* _What the task requires_
Repeat the records in full and exactly, omitting pictures.

Scene images with change listings:
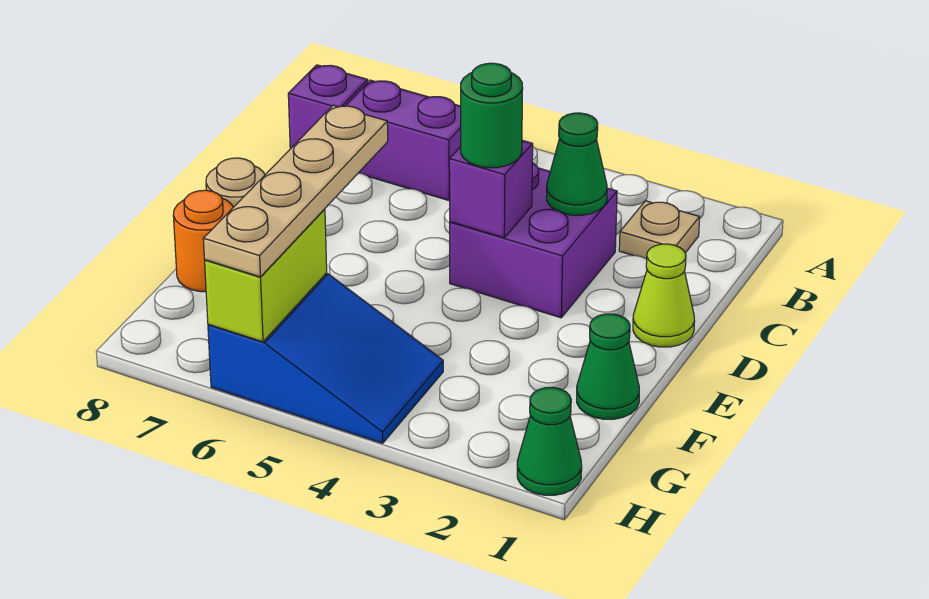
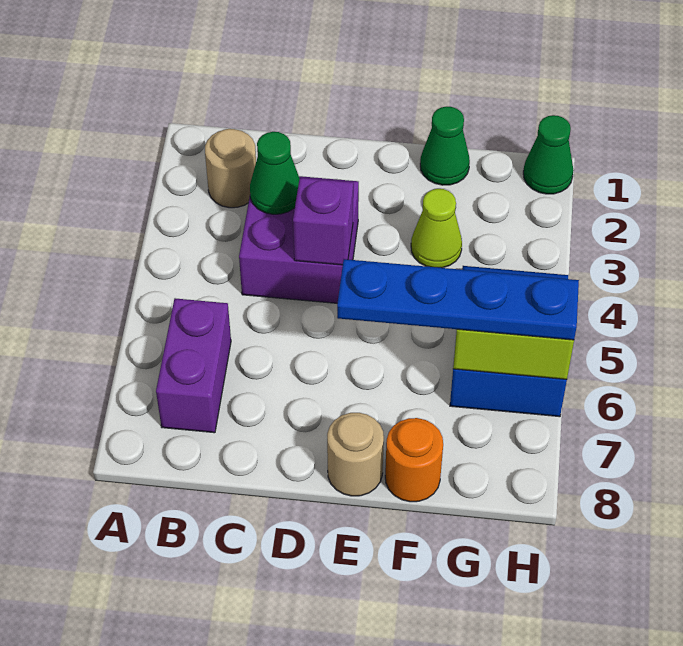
tan plate B2 level 1 -> tan round brick B2 level 1
purple brick B8 level 1 -> none
lime cone D1 level 1 -> lime cone F3 level 1
green round brick D4 level 3 -> none
tan plate E6:H6 level 3 -> blue plate E6:H6 level 3

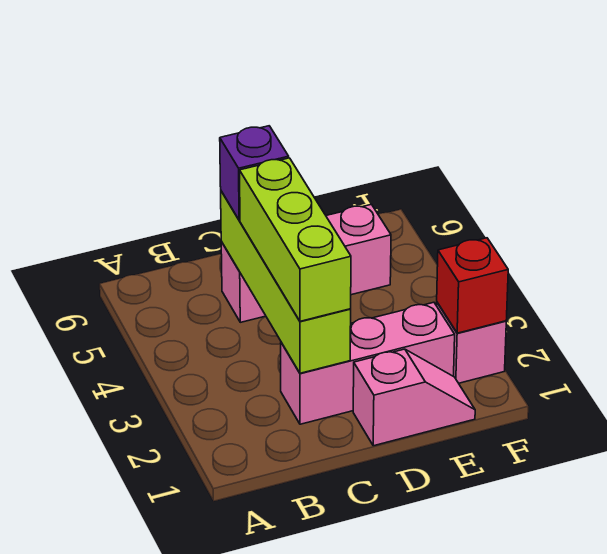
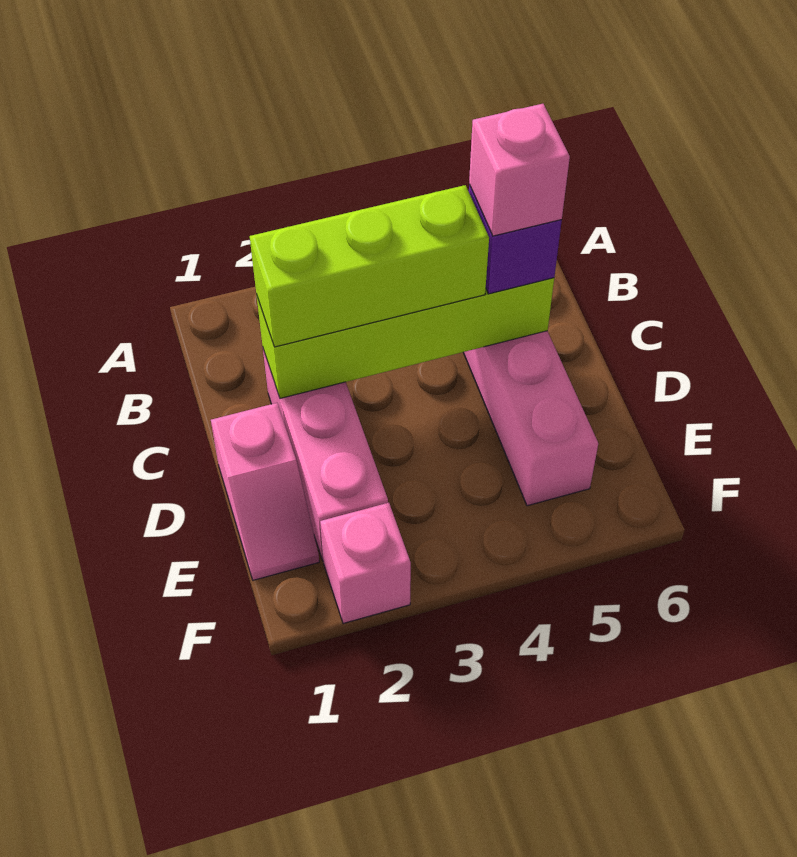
none -> pink brick C5 level 4
red brick F2 level 2 -> none

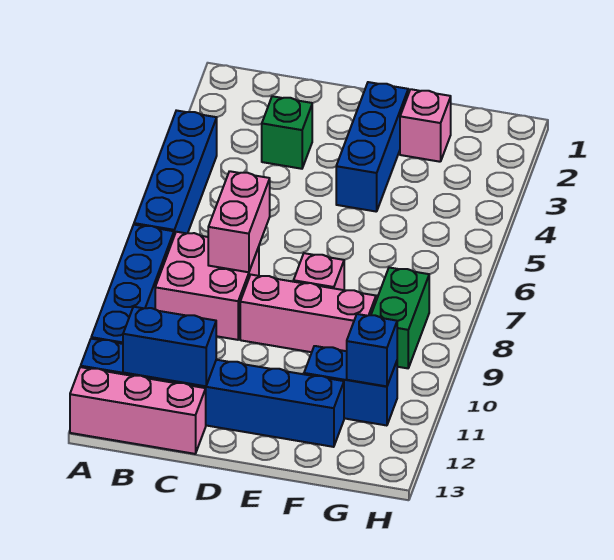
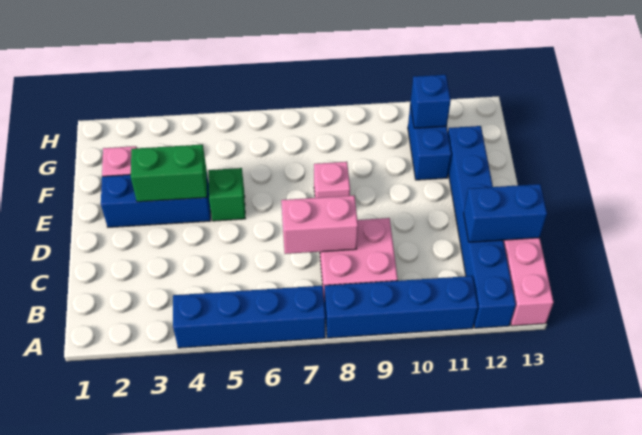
blue brick B12:C12 level 2 -> blue brick C12:C13 level 2
green brick C3 level 1 -> green brick E5 level 1
pink brick D9:F9 level 1 -> none
green brick G8:G9 level 1 -> green brick E3:E4 level 2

* _Reply to the exercise_
tan plate B2 level 1 -> tan round brick B2 level 1
purple brick B8 level 1 -> none
lime cone D1 level 1 -> lime cone F3 level 1
green round brick D4 level 3 -> none
tan plate E6:H6 level 3 -> blue plate E6:H6 level 3

none -> pink brick C5 level 4
red brick F2 level 2 -> none

blue brick B12:C12 level 2 -> blue brick C12:C13 level 2
green brick C3 level 1 -> green brick E5 level 1
pink brick D9:F9 level 1 -> none
green brick G8:G9 level 1 -> green brick E3:E4 level 2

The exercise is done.